All lines in the material below that hold "violet" should be found and copied.

= Given data =
☆ ☆ ☆

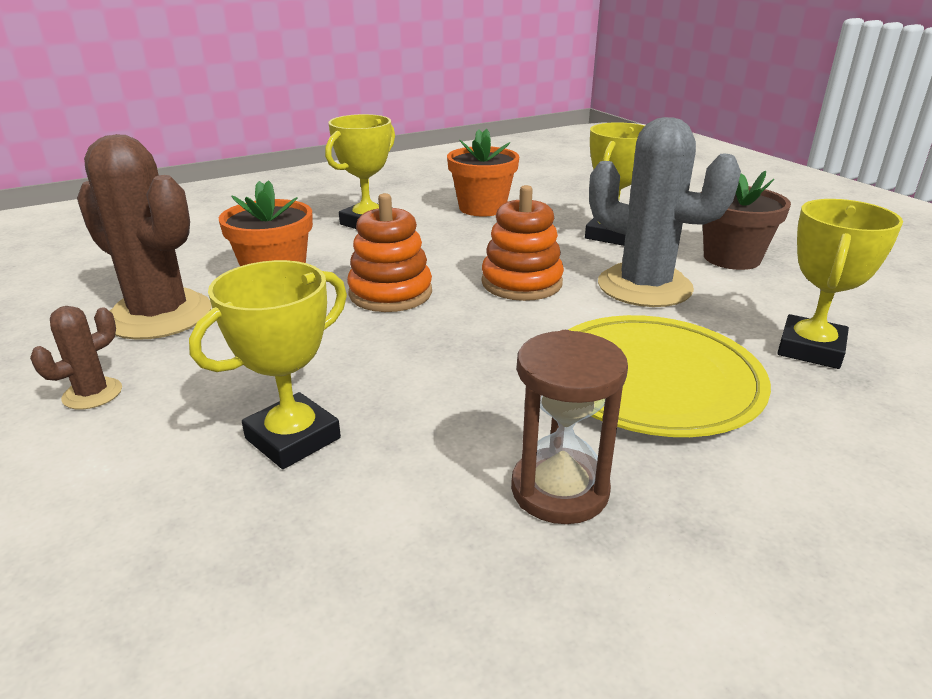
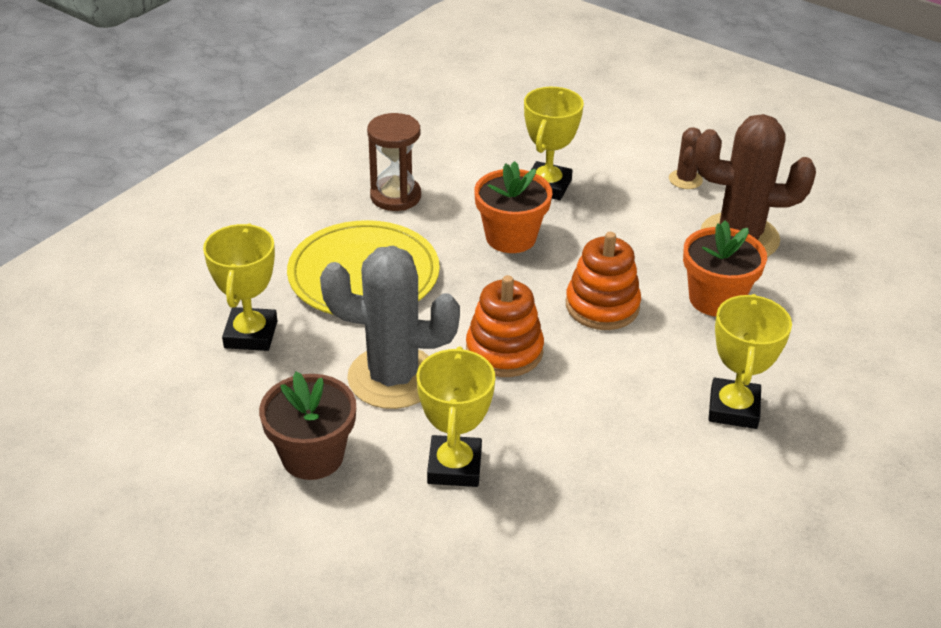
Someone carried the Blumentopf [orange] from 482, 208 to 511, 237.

☆ ☆ ☆

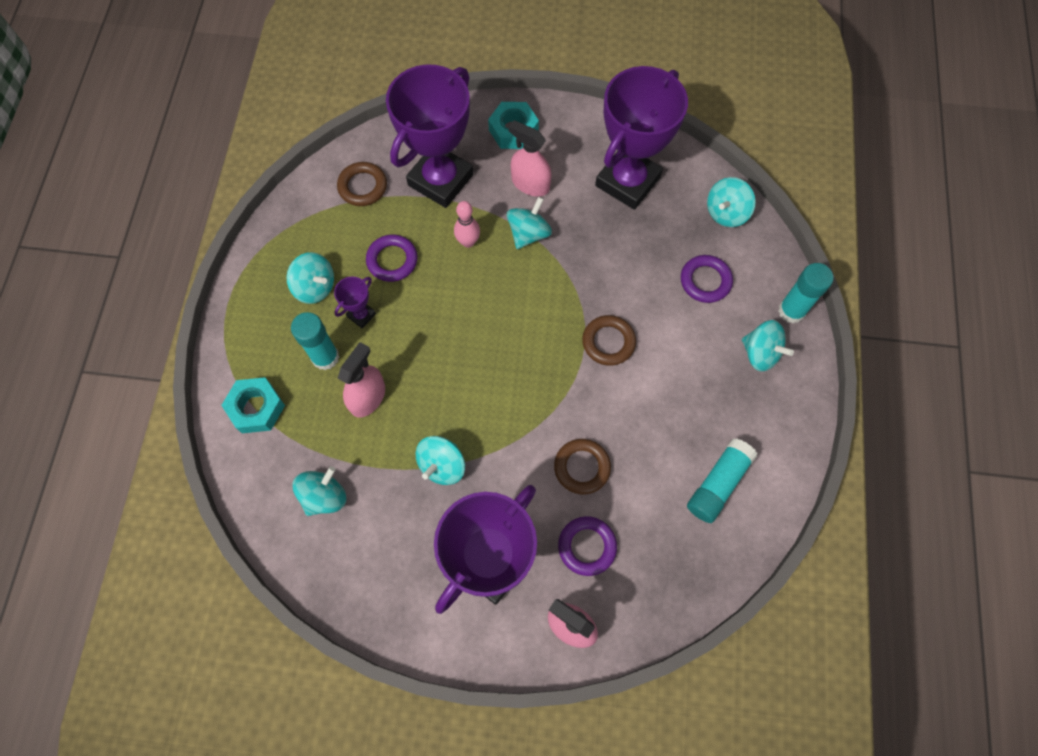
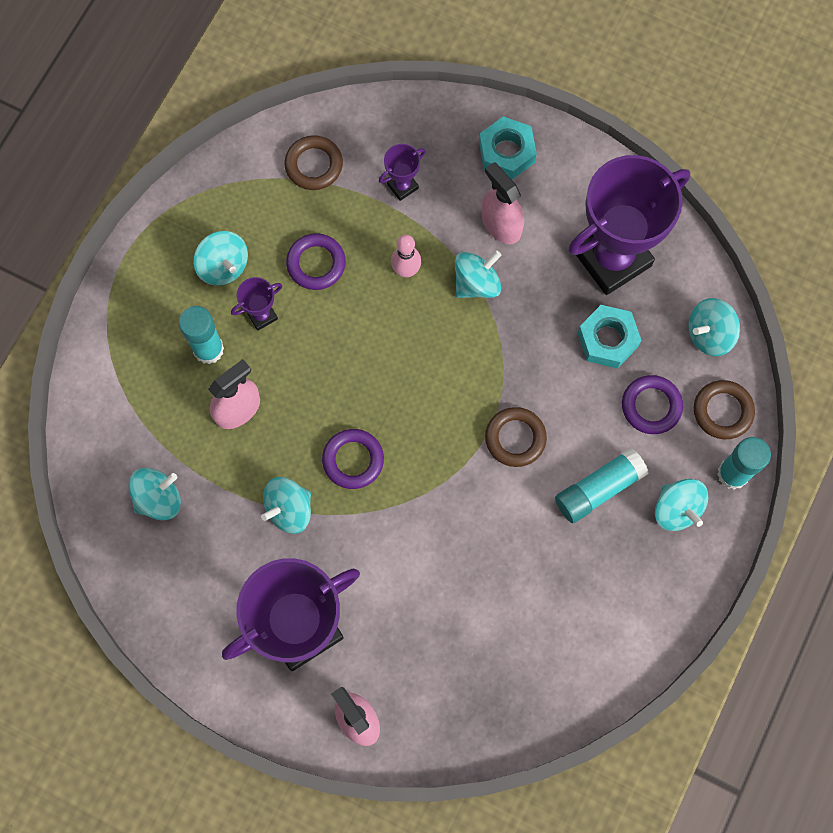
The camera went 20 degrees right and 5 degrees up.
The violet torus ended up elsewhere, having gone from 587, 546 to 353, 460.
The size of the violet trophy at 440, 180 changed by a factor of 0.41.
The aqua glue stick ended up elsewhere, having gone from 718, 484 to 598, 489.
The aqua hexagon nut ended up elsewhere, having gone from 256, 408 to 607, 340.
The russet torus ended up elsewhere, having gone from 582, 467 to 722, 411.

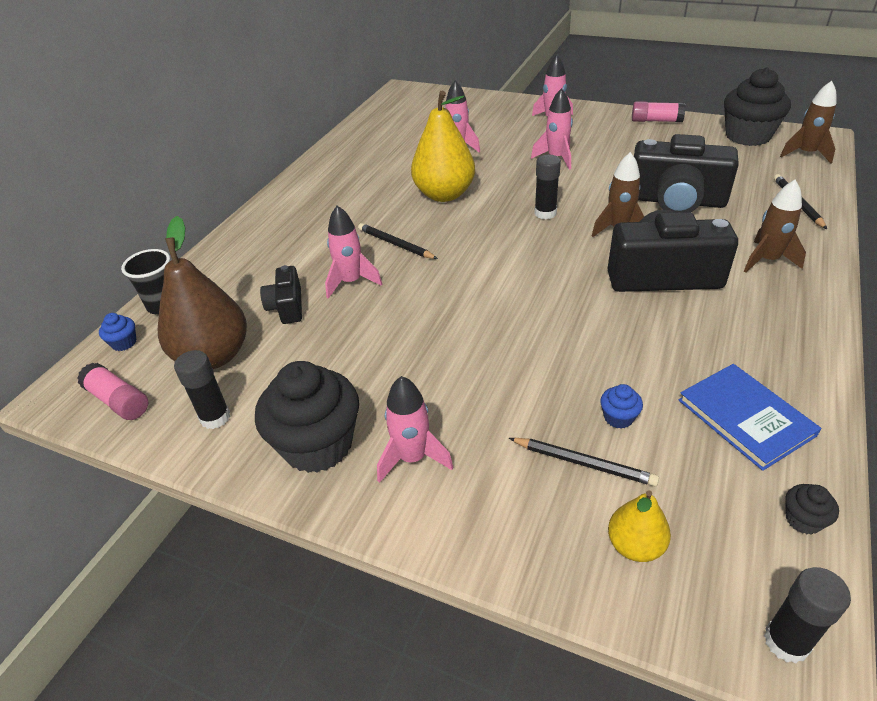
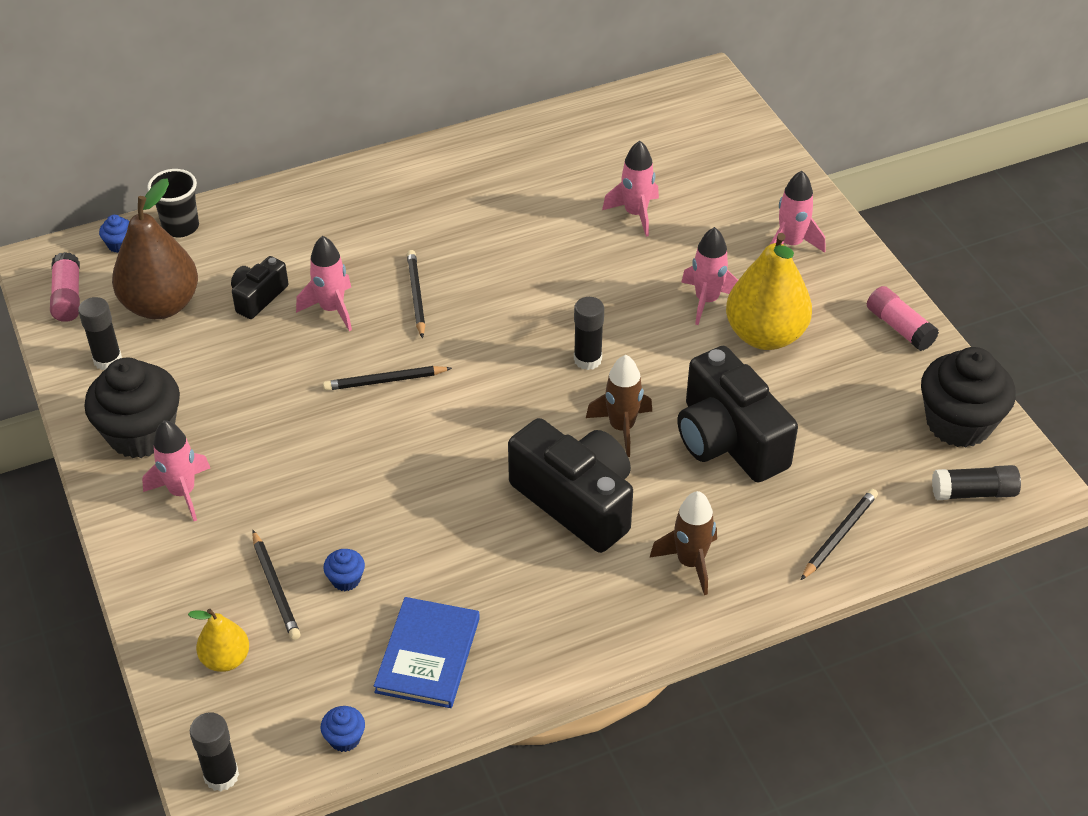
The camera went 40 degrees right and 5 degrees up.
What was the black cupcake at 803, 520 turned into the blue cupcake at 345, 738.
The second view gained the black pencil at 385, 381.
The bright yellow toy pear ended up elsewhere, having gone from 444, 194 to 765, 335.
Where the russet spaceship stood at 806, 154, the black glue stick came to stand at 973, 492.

☆ ☆ ☆

= Output of the exercise =
The violet torus ended up elsewhere, having gone from 587, 546 to 353, 460.
The size of the violet trophy at 440, 180 changed by a factor of 0.41.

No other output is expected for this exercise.